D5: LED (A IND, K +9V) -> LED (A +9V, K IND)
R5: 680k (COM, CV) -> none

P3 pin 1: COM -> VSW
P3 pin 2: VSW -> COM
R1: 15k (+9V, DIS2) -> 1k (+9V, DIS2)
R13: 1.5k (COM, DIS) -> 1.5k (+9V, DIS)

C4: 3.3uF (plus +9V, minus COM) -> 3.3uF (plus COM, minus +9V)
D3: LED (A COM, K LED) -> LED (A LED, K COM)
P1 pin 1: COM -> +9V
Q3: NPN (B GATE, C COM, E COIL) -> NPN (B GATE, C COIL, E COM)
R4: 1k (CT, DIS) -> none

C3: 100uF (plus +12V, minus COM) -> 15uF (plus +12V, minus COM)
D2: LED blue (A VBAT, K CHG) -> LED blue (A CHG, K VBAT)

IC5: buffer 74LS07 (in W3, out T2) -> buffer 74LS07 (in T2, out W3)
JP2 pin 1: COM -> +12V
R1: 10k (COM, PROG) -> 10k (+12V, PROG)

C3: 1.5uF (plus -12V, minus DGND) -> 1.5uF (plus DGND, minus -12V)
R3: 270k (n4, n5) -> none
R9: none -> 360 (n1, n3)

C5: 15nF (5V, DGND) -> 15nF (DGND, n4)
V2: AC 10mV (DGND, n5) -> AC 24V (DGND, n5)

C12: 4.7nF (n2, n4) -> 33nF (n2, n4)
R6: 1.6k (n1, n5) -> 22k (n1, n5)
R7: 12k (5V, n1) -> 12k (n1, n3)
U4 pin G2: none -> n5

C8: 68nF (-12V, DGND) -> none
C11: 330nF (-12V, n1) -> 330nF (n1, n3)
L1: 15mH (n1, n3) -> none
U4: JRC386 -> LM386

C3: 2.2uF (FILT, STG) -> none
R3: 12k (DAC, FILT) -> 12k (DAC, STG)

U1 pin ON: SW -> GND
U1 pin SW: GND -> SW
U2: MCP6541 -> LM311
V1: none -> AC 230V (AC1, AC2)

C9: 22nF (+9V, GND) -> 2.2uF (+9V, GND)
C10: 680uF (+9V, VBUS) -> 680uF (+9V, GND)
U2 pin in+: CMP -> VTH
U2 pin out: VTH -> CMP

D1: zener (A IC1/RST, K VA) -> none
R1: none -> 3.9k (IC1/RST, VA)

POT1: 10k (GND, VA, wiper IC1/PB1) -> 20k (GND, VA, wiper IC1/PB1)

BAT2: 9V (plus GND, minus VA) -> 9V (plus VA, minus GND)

**Goal of the exercise:**
Transcribe the listing so that each line matches exactly.

**Output for this task:**
D5: LED (A IND, K +9V) -> LED (A +9V, K IND)
R5: 680k (COM, CV) -> none

P3 pin 1: COM -> VSW
P3 pin 2: VSW -> COM
R1: 15k (+9V, DIS2) -> 1k (+9V, DIS2)
R13: 1.5k (COM, DIS) -> 1.5k (+9V, DIS)

C4: 3.3uF (plus +9V, minus COM) -> 3.3uF (plus COM, minus +9V)
D3: LED (A COM, K LED) -> LED (A LED, K COM)
P1 pin 1: COM -> +9V
Q3: NPN (B GATE, C COM, E COIL) -> NPN (B GATE, C COIL, E COM)
R4: 1k (CT, DIS) -> none

C3: 100uF (plus +12V, minus COM) -> 15uF (plus +12V, minus COM)
D2: LED blue (A VBAT, K CHG) -> LED blue (A CHG, K VBAT)

IC5: buffer 74LS07 (in W3, out T2) -> buffer 74LS07 (in T2, out W3)
JP2 pin 1: COM -> +12V
R1: 10k (COM, PROG) -> 10k (+12V, PROG)

C3: 1.5uF (plus -12V, minus DGND) -> 1.5uF (plus DGND, minus -12V)
R3: 270k (n4, n5) -> none
R9: none -> 360 (n1, n3)

C5: 15nF (5V, DGND) -> 15nF (DGND, n4)
V2: AC 10mV (DGND, n5) -> AC 24V (DGND, n5)

C12: 4.7nF (n2, n4) -> 33nF (n2, n4)
R6: 1.6k (n1, n5) -> 22k (n1, n5)
R7: 12k (5V, n1) -> 12k (n1, n3)
U4 pin G2: none -> n5

C8: 68nF (-12V, DGND) -> none
C11: 330nF (-12V, n1) -> 330nF (n1, n3)
L1: 15mH (n1, n3) -> none
U4: JRC386 -> LM386

C3: 2.2uF (FILT, STG) -> none
R3: 12k (DAC, FILT) -> 12k (DAC, STG)

U1 pin ON: SW -> GND
U1 pin SW: GND -> SW
U2: MCP6541 -> LM311
V1: none -> AC 230V (AC1, AC2)

C9: 22nF (+9V, GND) -> 2.2uF (+9V, GND)
C10: 680uF (+9V, VBUS) -> 680uF (+9V, GND)
U2 pin in+: CMP -> VTH
U2 pin out: VTH -> CMP

D1: zener (A IC1/RST, K VA) -> none
R1: none -> 3.9k (IC1/RST, VA)

POT1: 10k (GND, VA, wiper IC1/PB1) -> 20k (GND, VA, wiper IC1/PB1)

BAT2: 9V (plus GND, minus VA) -> 9V (plus VA, minus GND)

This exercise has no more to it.